-- Exercise inputs --
• • •

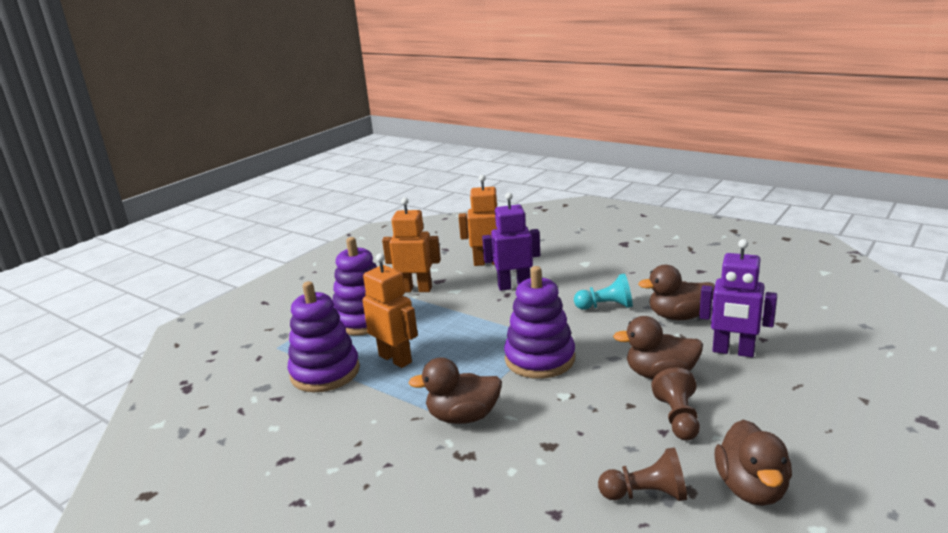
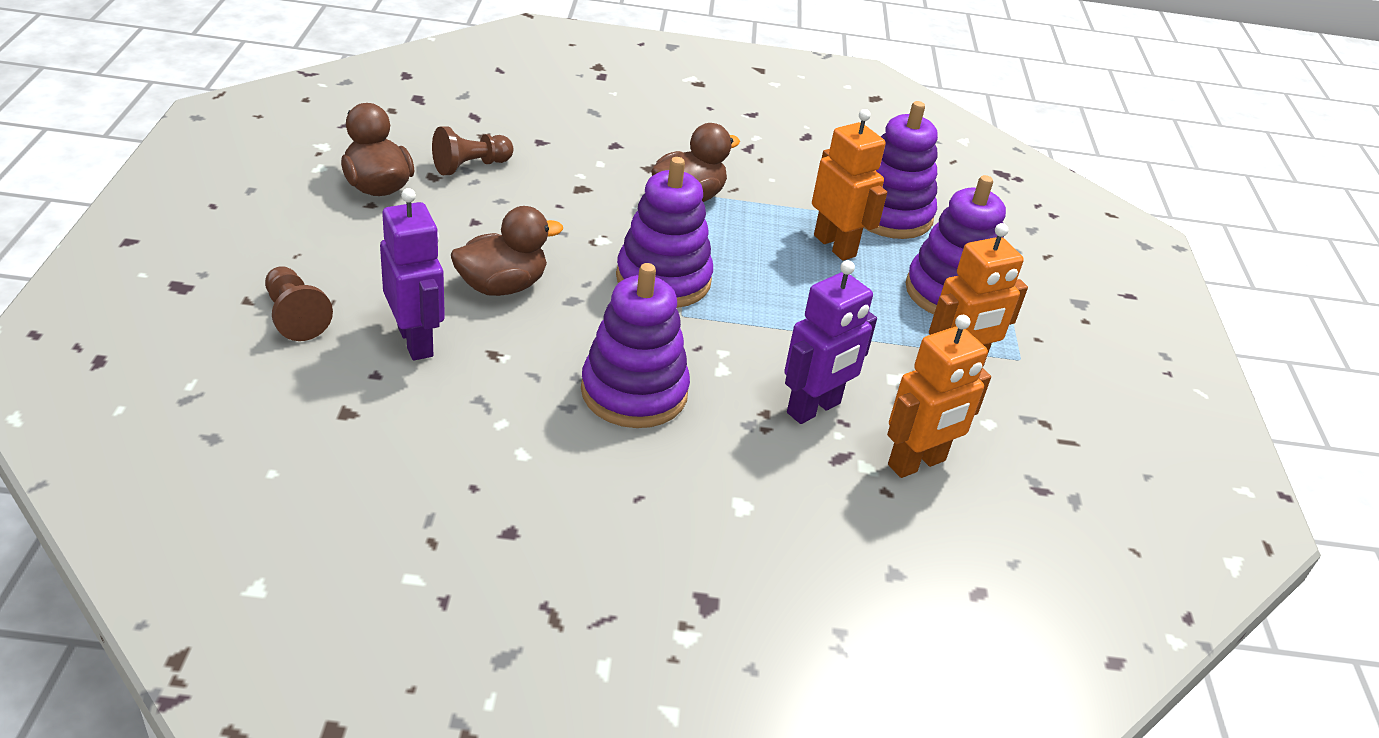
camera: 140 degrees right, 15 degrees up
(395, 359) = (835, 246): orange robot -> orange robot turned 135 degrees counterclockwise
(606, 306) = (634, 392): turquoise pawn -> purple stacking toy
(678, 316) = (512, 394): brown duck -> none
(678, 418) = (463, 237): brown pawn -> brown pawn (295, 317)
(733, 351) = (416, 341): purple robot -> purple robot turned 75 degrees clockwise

• • •

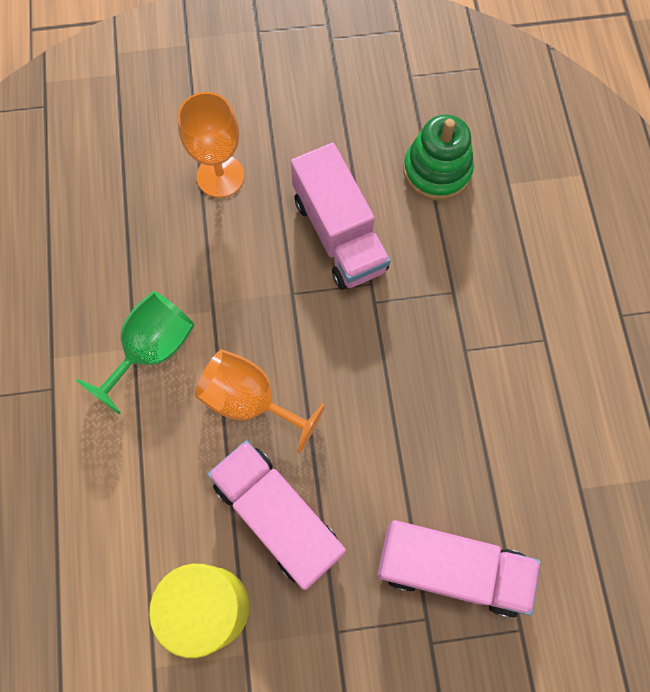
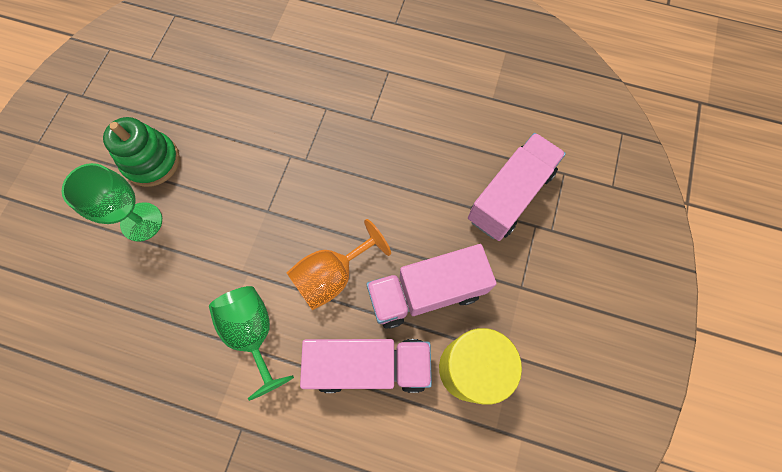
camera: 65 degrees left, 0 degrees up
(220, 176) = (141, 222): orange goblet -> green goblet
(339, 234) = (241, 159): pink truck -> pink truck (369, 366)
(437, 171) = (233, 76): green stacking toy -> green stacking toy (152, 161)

• • •

-- Your goal --
Reproduce word for word the material above, starting with the line that has "(339, 234) = (241, 159): pink" and stopping after the line that has "(437, 171) = (233, 76): green".

-- Finished task --
(339, 234) = (241, 159): pink truck -> pink truck (369, 366)
(437, 171) = (233, 76): green stacking toy -> green stacking toy (152, 161)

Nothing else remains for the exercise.